### TASK ITEM:
Write the listing below out again exactly, dropping the images.

[SUPPLIED RECORDS]

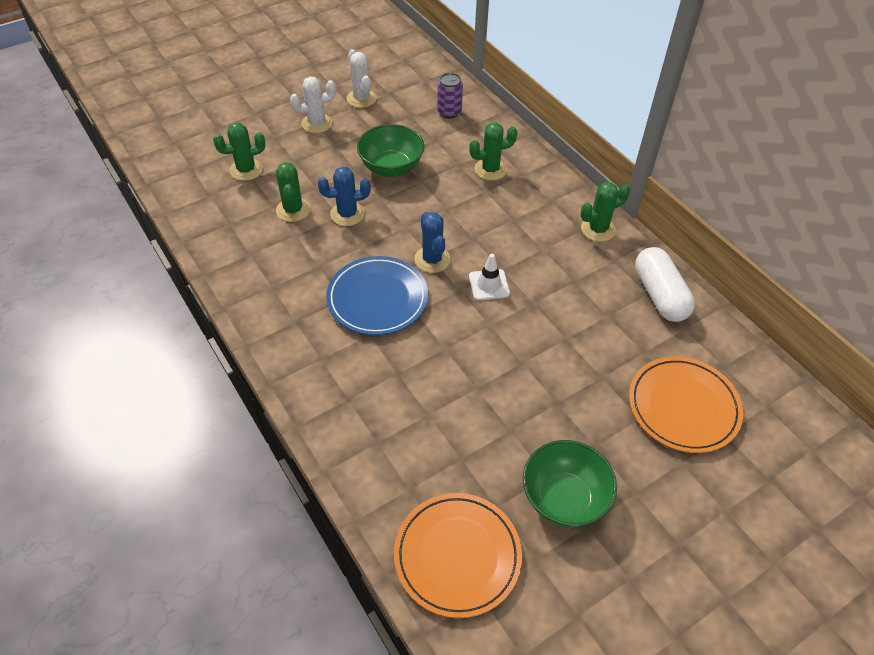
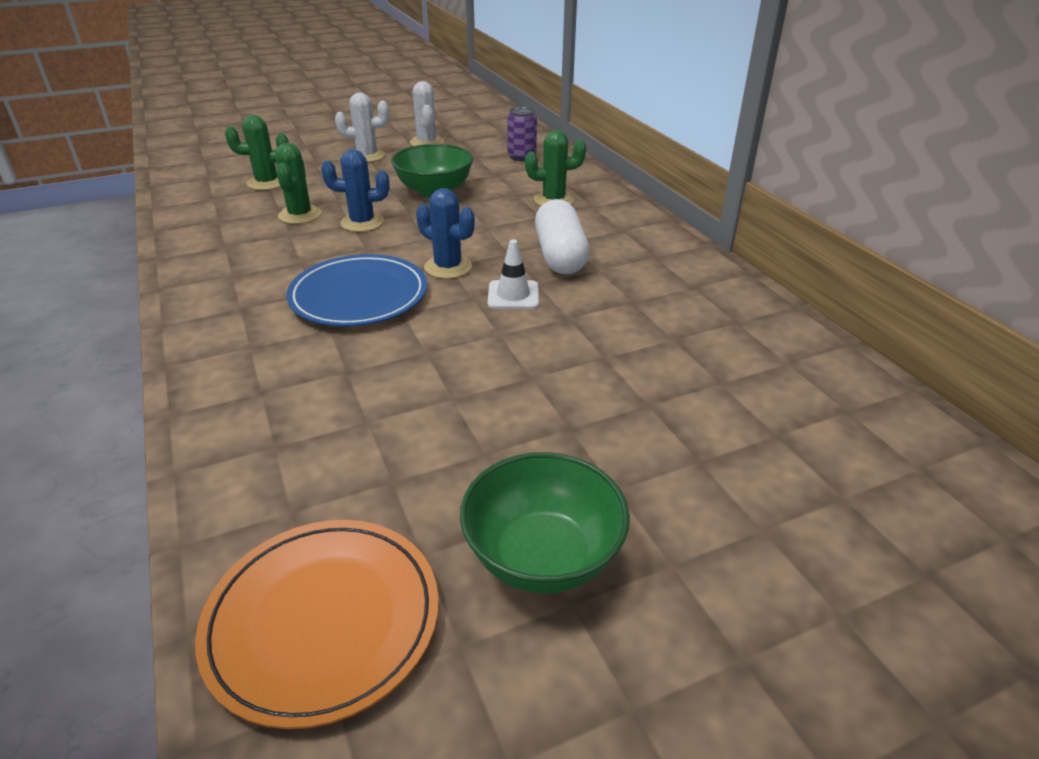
camera: 10 degrees right, 15 degrees down
blue cactus [414,212,451,273] -> blue cactus turned 45 degrees counterclockwise [416,188,475,279]
green cactus [581,182,630,242] -> none
orange plate [629,356,743,453] -> none
white capsule [635,247,695,322] -> white capsule moved to [535,199,590,274]

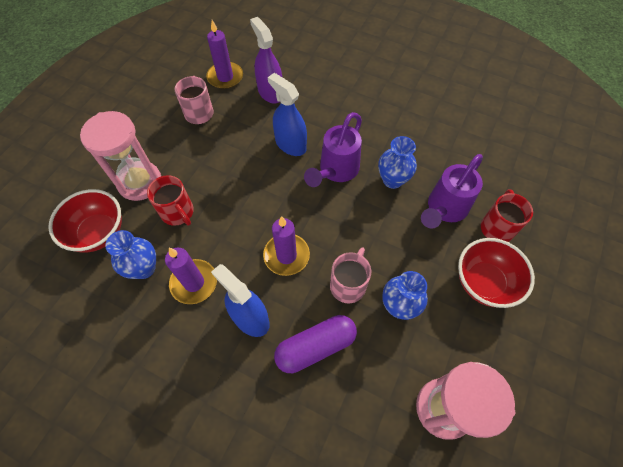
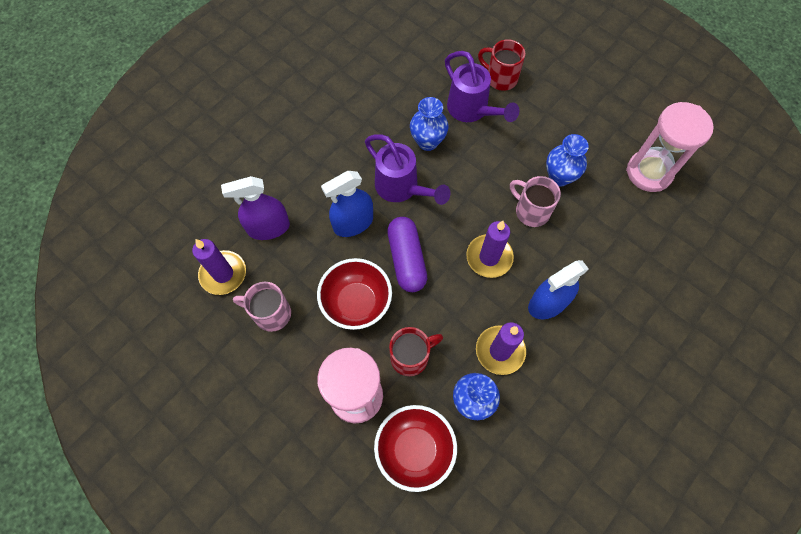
camera: 75 degrees left, 5 degrees up
purple capsule [274,315,357,373] -> purple capsule moved to [387,217,427,292]
red bowl [458,238,535,308] -> red bowl moved to [317,258,392,330]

[/SUPPLIED RECORDS]

### RESPONSE TO THIS EXERCISE:
camera: 10 degrees right, 15 degrees down
blue cactus [414,212,451,273] -> blue cactus turned 45 degrees counterclockwise [416,188,475,279]
green cactus [581,182,630,242] -> none
orange plate [629,356,743,453] -> none
white capsule [635,247,695,322] -> white capsule moved to [535,199,590,274]

camera: 75 degrees left, 5 degrees up
purple capsule [274,315,357,373] -> purple capsule moved to [387,217,427,292]
red bowl [458,238,535,308] -> red bowl moved to [317,258,392,330]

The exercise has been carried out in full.